Try it: Give the number of lines in the material below that include "SERVO", and write nothing else.
-- Recorded data follows --
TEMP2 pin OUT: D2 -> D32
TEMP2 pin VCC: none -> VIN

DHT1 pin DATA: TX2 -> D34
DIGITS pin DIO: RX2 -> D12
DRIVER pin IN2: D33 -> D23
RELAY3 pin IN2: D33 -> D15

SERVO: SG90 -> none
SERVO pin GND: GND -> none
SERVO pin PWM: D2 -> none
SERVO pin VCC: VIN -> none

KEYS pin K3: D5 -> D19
-- Recorded data concluded --
Expected answer: 4